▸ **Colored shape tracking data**
::::
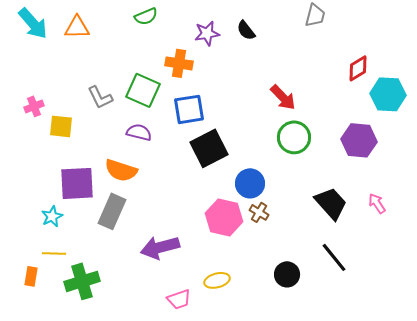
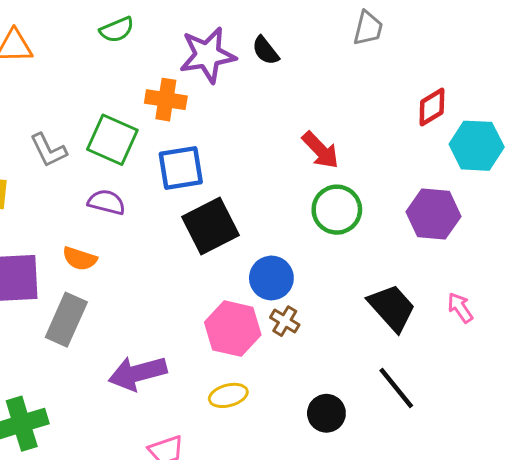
purple star: (207, 33) -> (207, 55), size x1.5
orange semicircle: (121, 170) -> (80, 259), size x0.7
yellow ellipse: (217, 280) -> (228, 395), moved

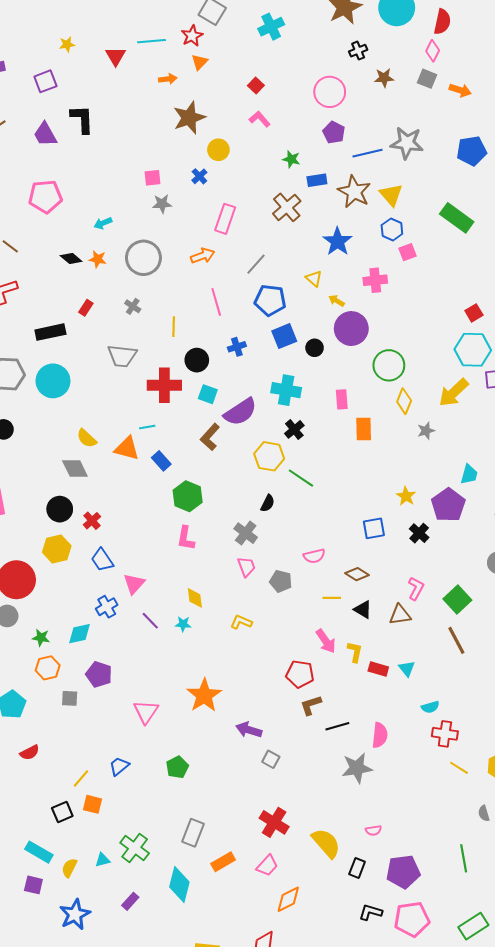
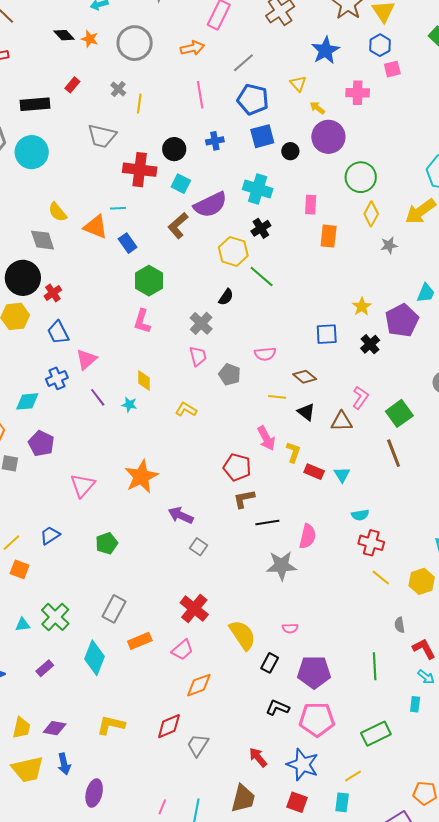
yellow line: (174, 327) -> (139, 104), moved
black circle: (60, 509) -> (23, 278), size x1.4

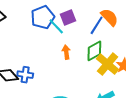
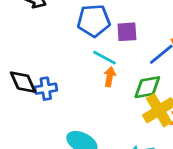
cyan line: (56, 26) -> (104, 58), moved, turned -36
blue cross: (25, 75) -> (46, 89), turned -35

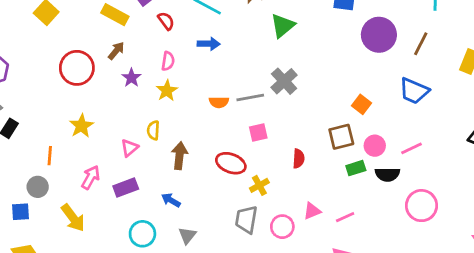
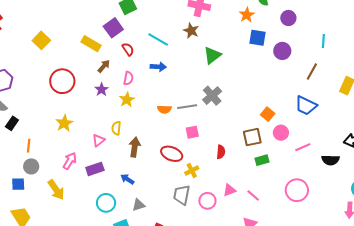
purple circle: (379, 35) -> (282, 51), moved, size x0.7
brown arrow: (116, 51) -> (104, 66), moved
pink circle: (375, 146) -> (281, 133), moved
orange line: (50, 156) -> (29, 146), moved
black semicircle: (387, 174) -> (331, 160), moved
pink circle: (421, 206) -> (297, 190), moved
pink line: (345, 217) -> (253, 195), turned 64
gray triangle: (187, 235) -> (138, 205), turned 32

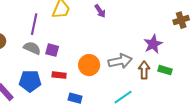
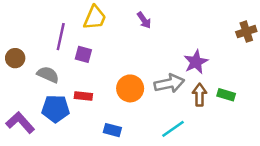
purple star: (153, 44) -> (196, 62), moved
gray semicircle: (32, 48) -> (48, 75), moved
purple square: (52, 50) -> (83, 54), moved
red rectangle: (59, 75) -> (83, 96), moved

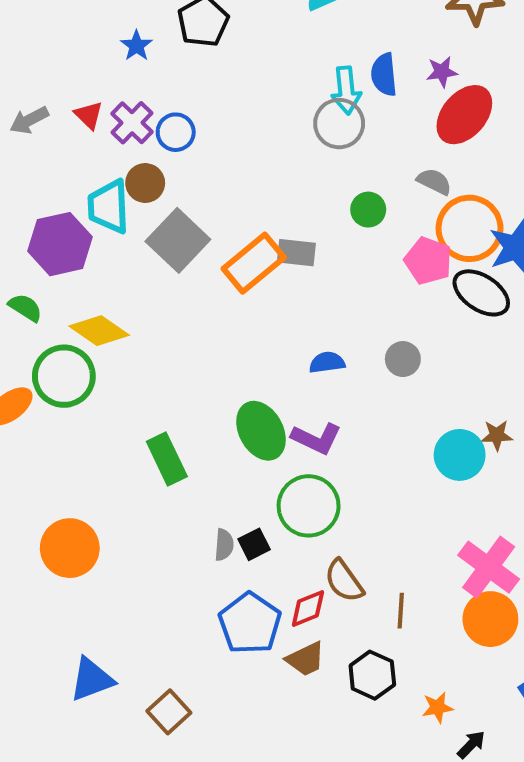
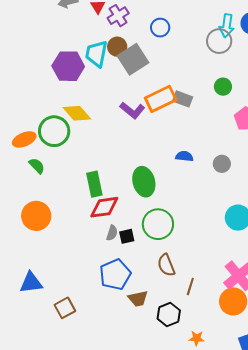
blue circle: (176, 132) -> (160, 28), moved
gray square: (178, 240) -> (133, 59), moved
green semicircle: (25, 308) -> (37, 166), moved
purple L-shape: (316, 438) -> (132, 110), moved
red diamond: (308, 608) -> (104, 207), moved, size x1.4

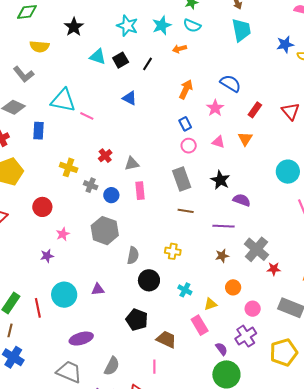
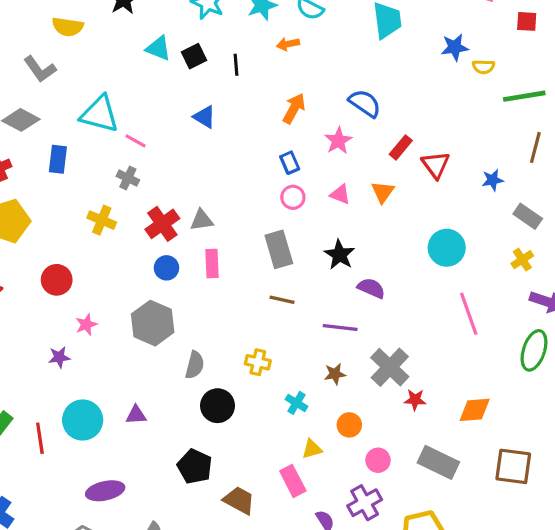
black line: (147, 64) -> (236, 65), turned -40
red triangle: (291, 111) -> (436, 165), moved
red cross: (105, 156) -> (162, 224), moved, size x1.5
gray cross: (91, 185) -> (128, 178), moved
cyan cross: (185, 290) -> (297, 403), moved

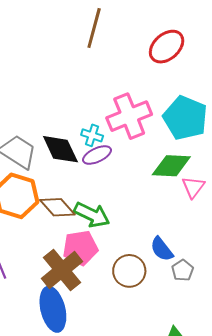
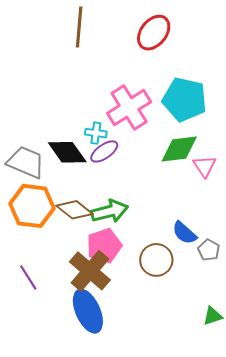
green arrow: (92, 215) -> (110, 211), turned -30

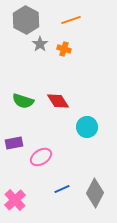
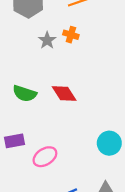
gray star: (40, 44) -> (47, 40), moved
cyan circle: (87, 127) -> (109, 143), moved

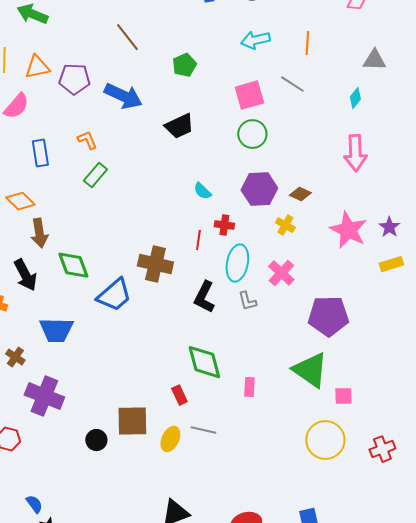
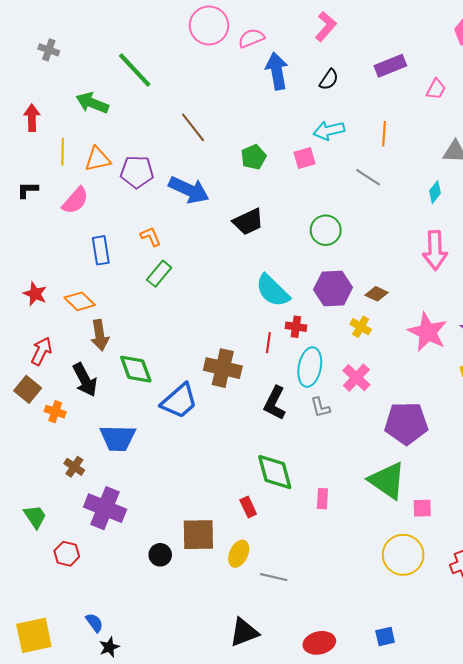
pink square: (249, 95) -> (304, 158), moved, size x0.7
cyan semicircle: (202, 191) -> (273, 291), size x1.8
gray line: (203, 430) -> (274, 577), moved

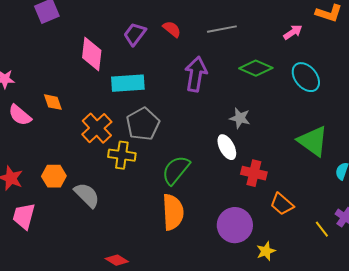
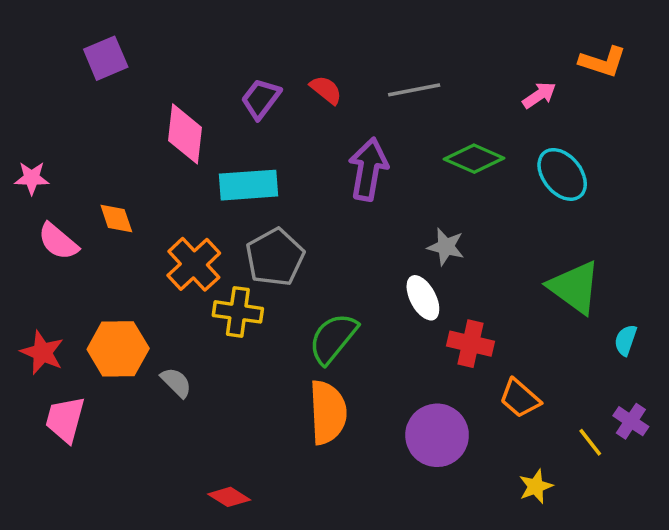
orange hexagon: (54, 176) -> (118, 349), size x1.4
gray semicircle: (87, 195) -> (176, 382), size x0.7
yellow star: (266, 251) -> (536, 486), moved

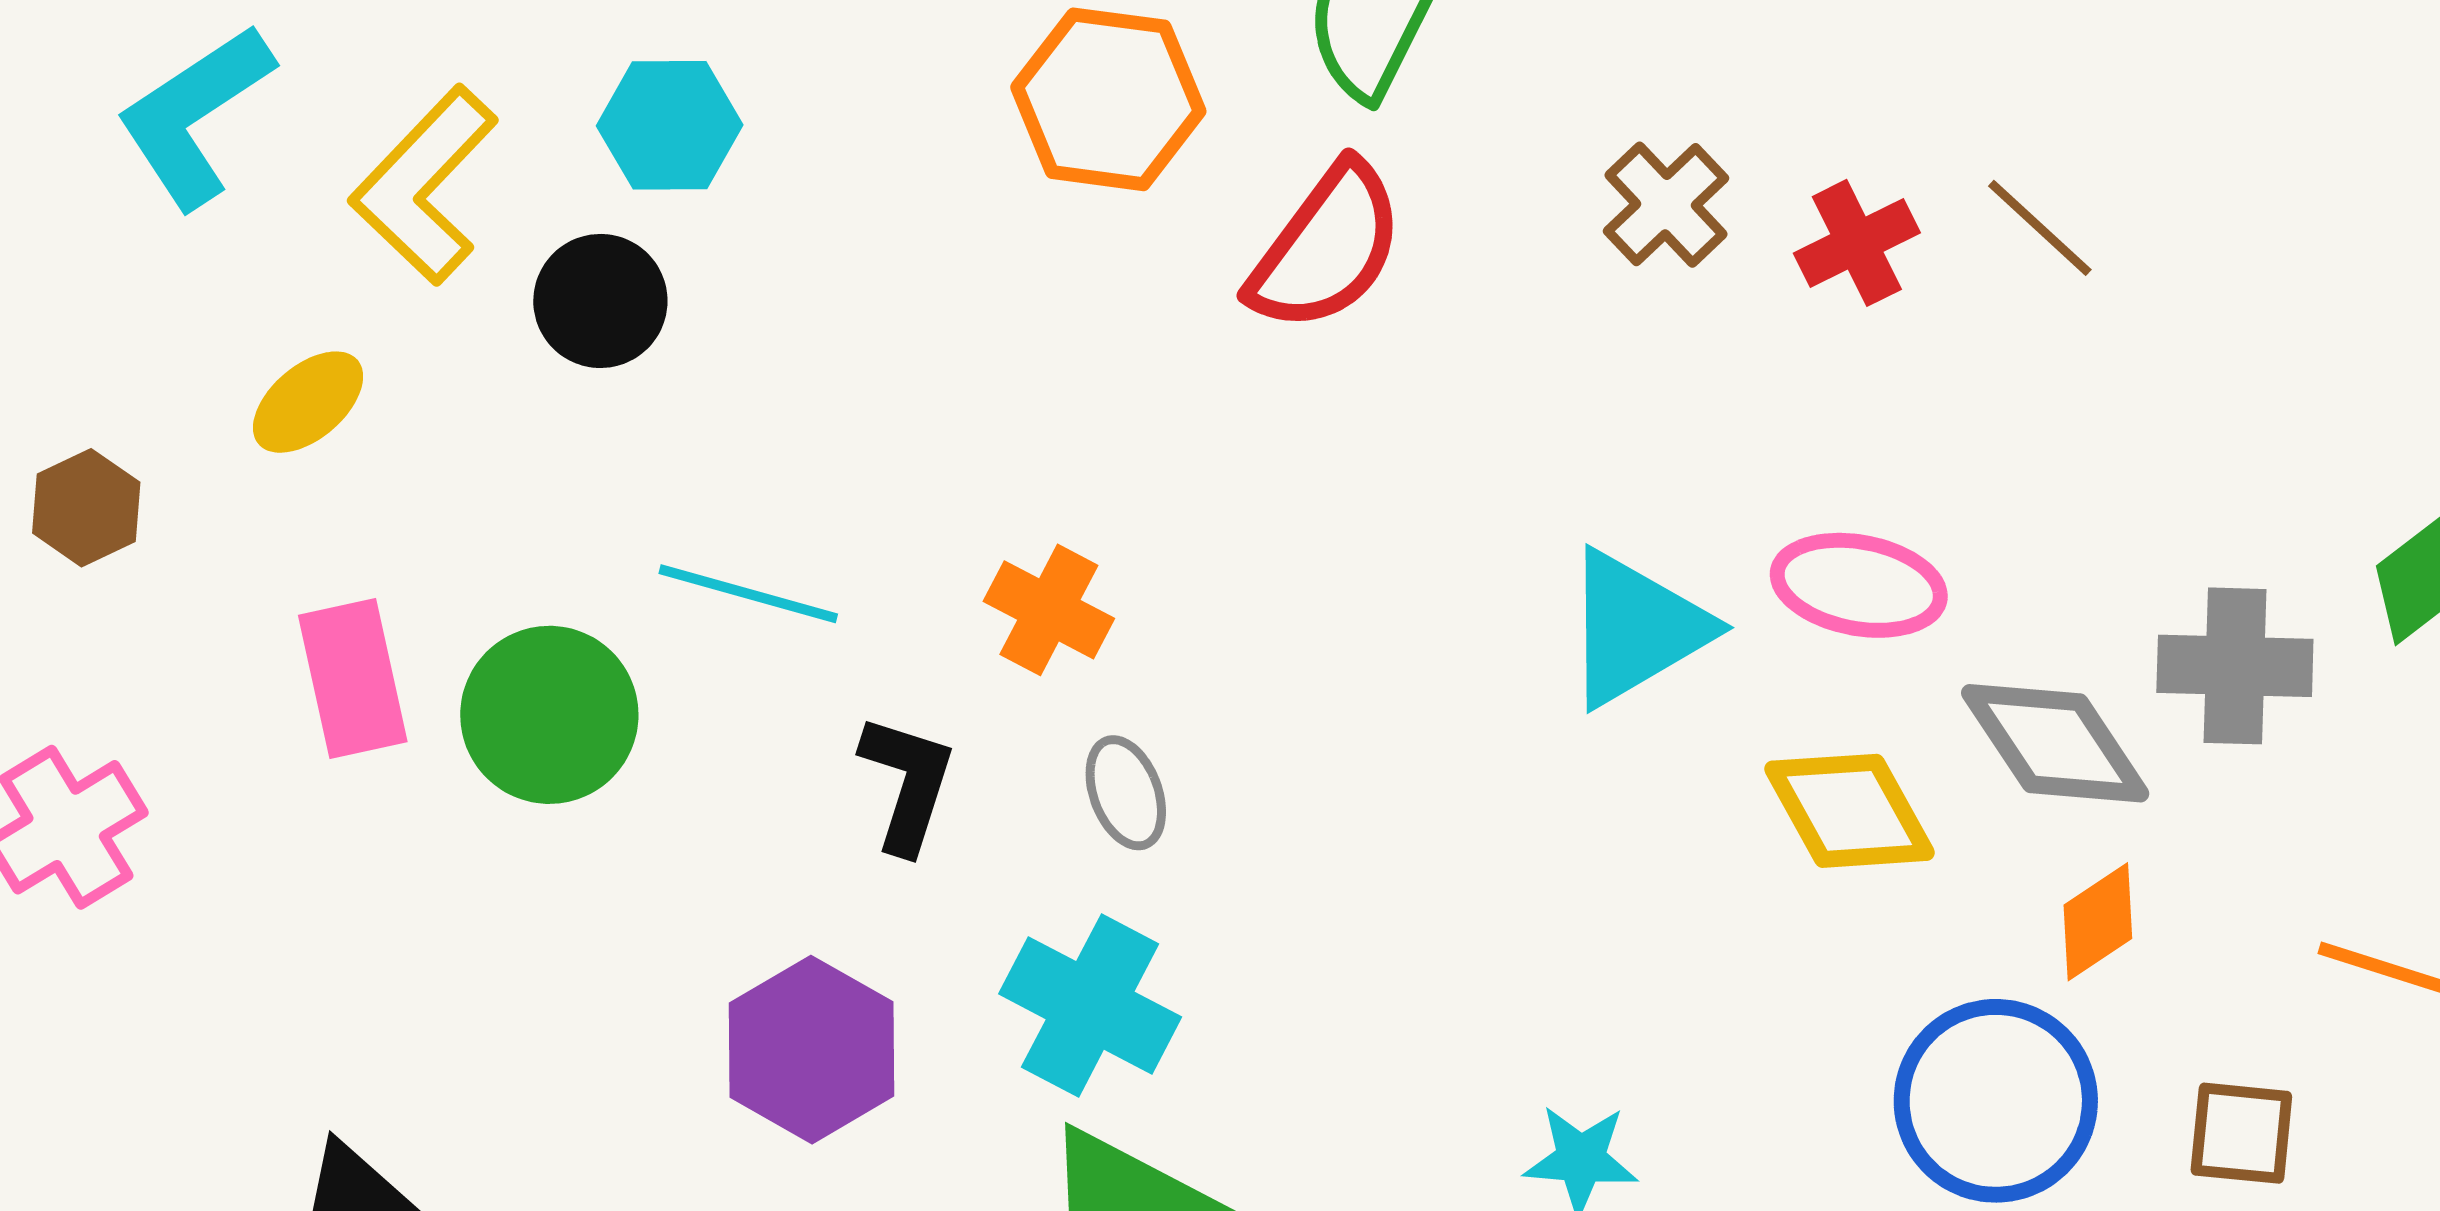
::::
▸ **EXERCISE**
Take the entries above and copy exactly the lines starting at the one with "gray semicircle: (32, 48) -> (48, 75), moved" and ending at the one with "gray cross: (91, 185) -> (128, 178), moved"; nothing outside that span, and no pictures.

▸ **THE COMPLETED TASK**
gray semicircle: (32, 48) -> (48, 75), moved
purple square: (52, 50) -> (83, 54), moved
red rectangle: (59, 75) -> (83, 96), moved

blue circle: (176, 132) -> (160, 28), moved
gray square: (178, 240) -> (133, 59), moved
green semicircle: (25, 308) -> (37, 166), moved
purple L-shape: (316, 438) -> (132, 110), moved
red diamond: (308, 608) -> (104, 207), moved, size x1.4

black line: (147, 64) -> (236, 65), turned -40
red triangle: (291, 111) -> (436, 165), moved
red cross: (105, 156) -> (162, 224), moved, size x1.5
gray cross: (91, 185) -> (128, 178), moved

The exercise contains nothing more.